* **Aim of the exercise**
Give the records below as a Markdown table with the columns No. and Line. Number each line, skip blank lines, and leave out the picture markers.

________________

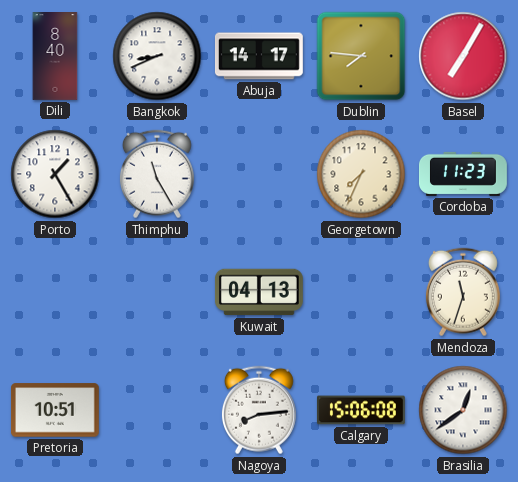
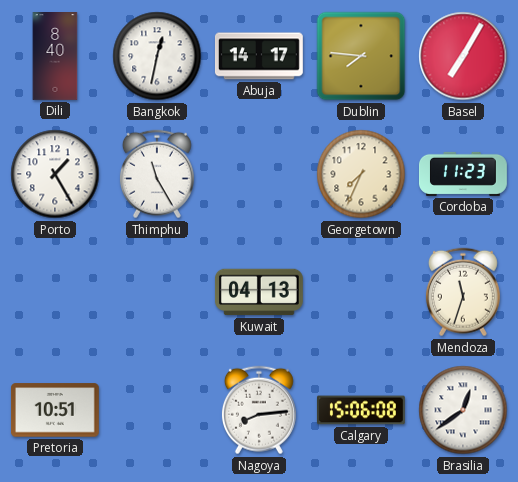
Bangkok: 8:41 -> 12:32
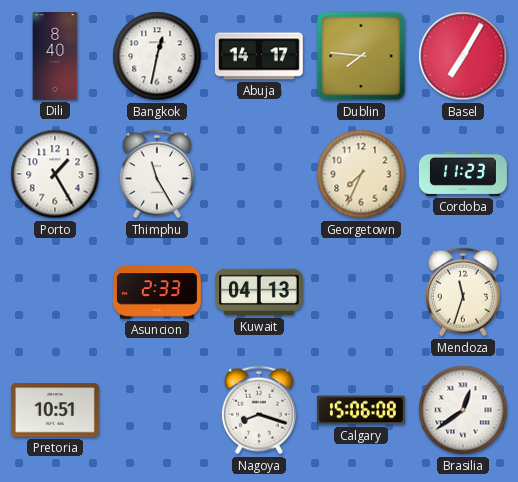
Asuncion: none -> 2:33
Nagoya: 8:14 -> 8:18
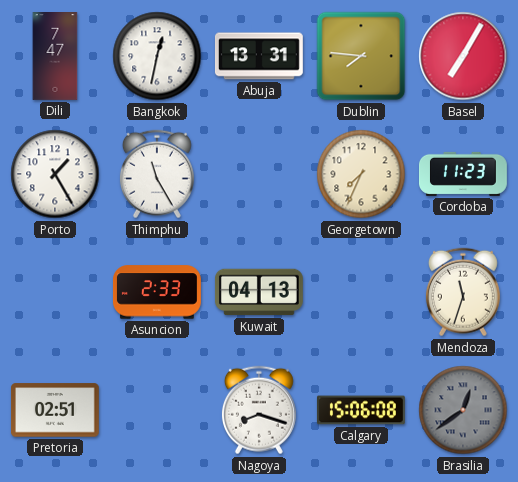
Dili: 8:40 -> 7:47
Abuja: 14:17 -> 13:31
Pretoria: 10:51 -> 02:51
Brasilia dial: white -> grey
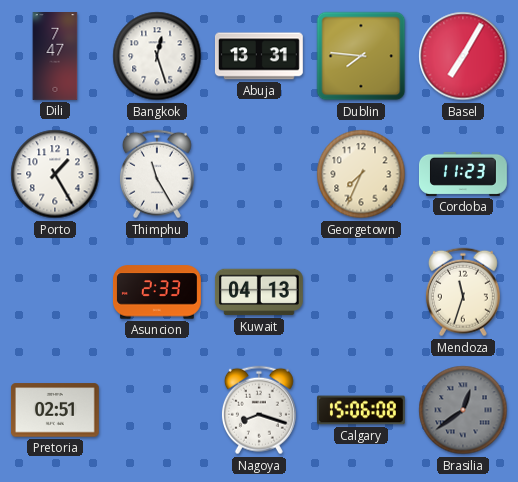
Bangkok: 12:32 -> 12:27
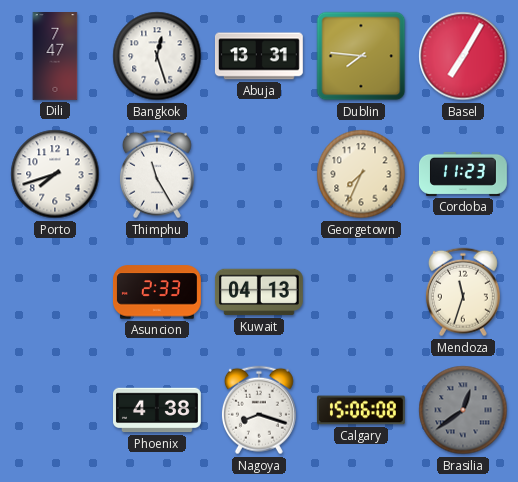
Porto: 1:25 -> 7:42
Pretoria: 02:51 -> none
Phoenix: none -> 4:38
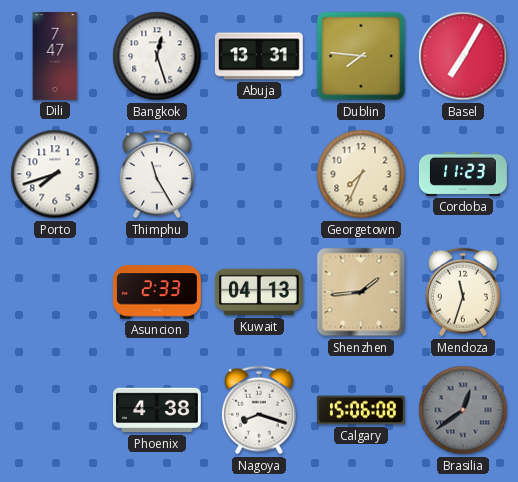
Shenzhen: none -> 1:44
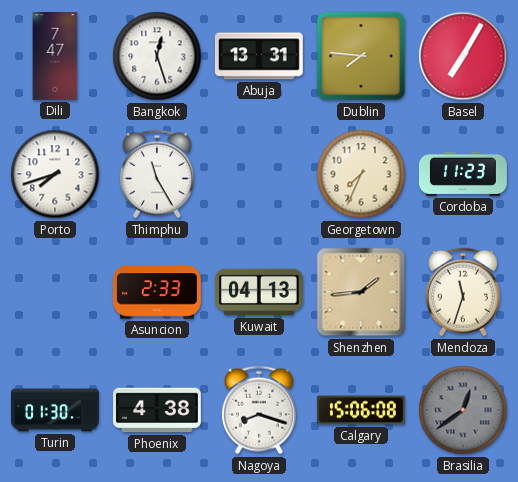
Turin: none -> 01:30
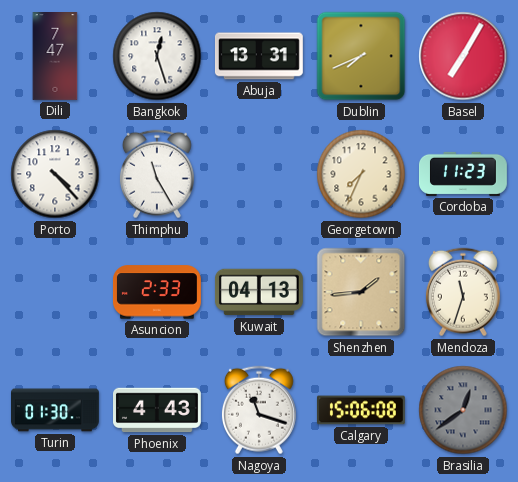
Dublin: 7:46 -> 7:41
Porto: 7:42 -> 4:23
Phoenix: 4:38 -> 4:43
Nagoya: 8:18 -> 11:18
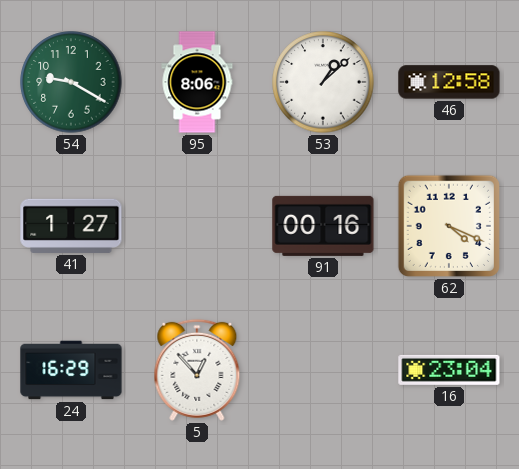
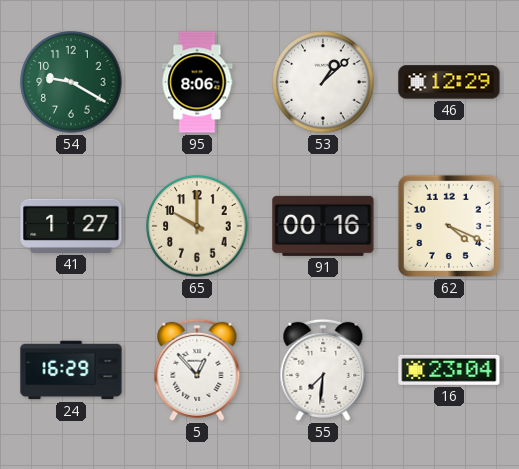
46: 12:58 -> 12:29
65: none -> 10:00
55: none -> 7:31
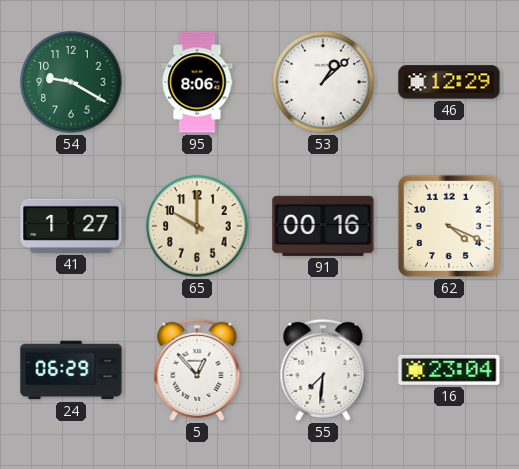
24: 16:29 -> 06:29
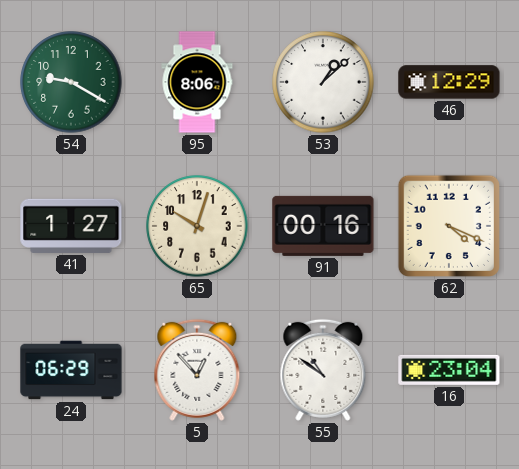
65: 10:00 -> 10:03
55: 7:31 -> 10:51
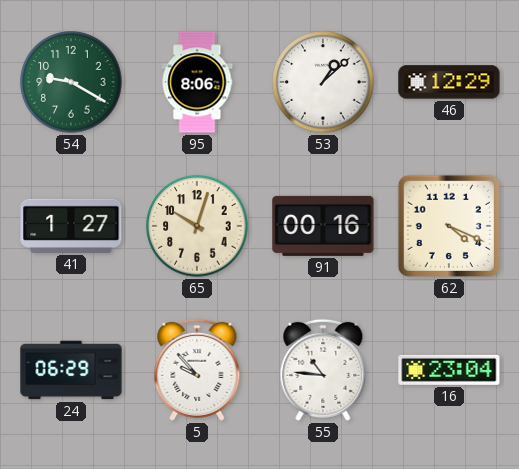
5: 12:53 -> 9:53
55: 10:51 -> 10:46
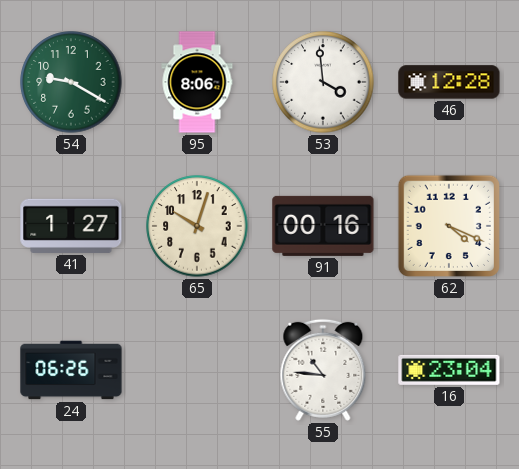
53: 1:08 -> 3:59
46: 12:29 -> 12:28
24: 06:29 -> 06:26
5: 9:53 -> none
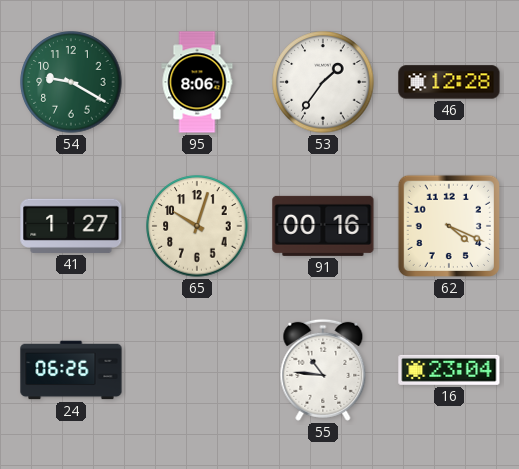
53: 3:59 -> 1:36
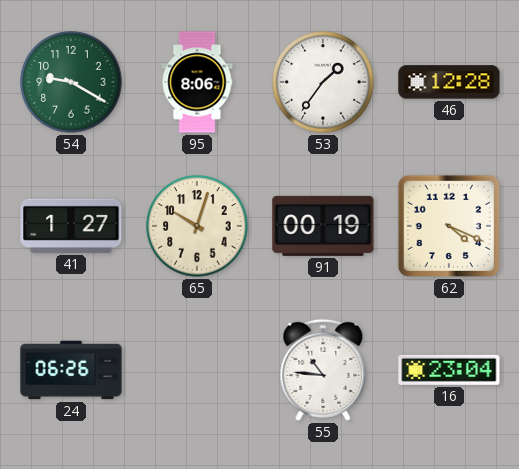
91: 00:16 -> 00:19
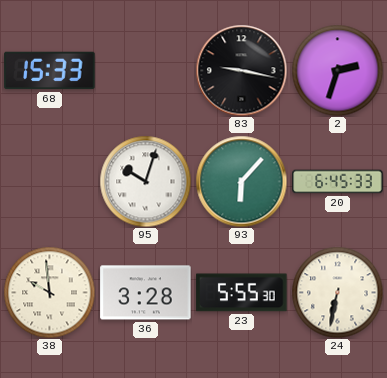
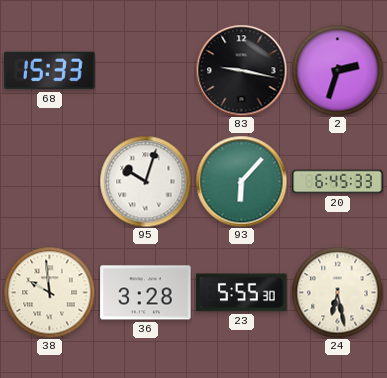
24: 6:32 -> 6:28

________________

* **Reply**
| No. | Line |
|---|---|
| 1 | Bangkok: 8:41 -> 12:32 |
| 2 | Asuncion: none -> 2:33 |
| 3 | Nagoya: 8:14 -> 8:18 |
| 4 | Dili: 8:40 -> 7:47 |
| 5 | Abuja: 14:17 -> 13:31 |
| 6 | Pretoria: 10:51 -> 02:51 |
| 7 | Brasilia dial: white -> grey |
| 8 | Bangkok: 12:32 -> 12:27 |
| 9 | Porto: 1:25 -> 7:42 |
| 10 | Pretoria: 02:51 -> none |
| 11 | Phoenix: none -> 4:38 |
| 12 | Shenzhen: none -> 1:44 |
| 13 | Turin: none -> 01:30 |
| 14 | Dublin: 7:46 -> 7:41 |
| 15 | Porto: 7:42 -> 4:23 |
| 16 | Phoenix: 4:38 -> 4:43 |
| 17 | Nagoya: 8:18 -> 11:18 |
| 18 | 46: 12:58 -> 12:29 |
| 19 | 65: none -> 10:00 |
| 20 | 55: none -> 7:31 |
| 21 | 24: 16:29 -> 06:29 |
| 22 | 65: 10:00 -> 10:03 |
| 23 | 55: 7:31 -> 10:51 |
| 24 | 5: 12:53 -> 9:53 |
| 25 | 55: 10:51 -> 10:46 |
| 26 | 53: 1:08 -> 3:59 |
| 27 | 46: 12:29 -> 12:28 |
| 28 | 24: 06:29 -> 06:26 |
| 29 | 5: 9:53 -> none |
| 30 | 53: 3:59 -> 1:36 |
| 31 | 91: 00:16 -> 00:19 |
| 32 | 24: 6:32 -> 6:28 |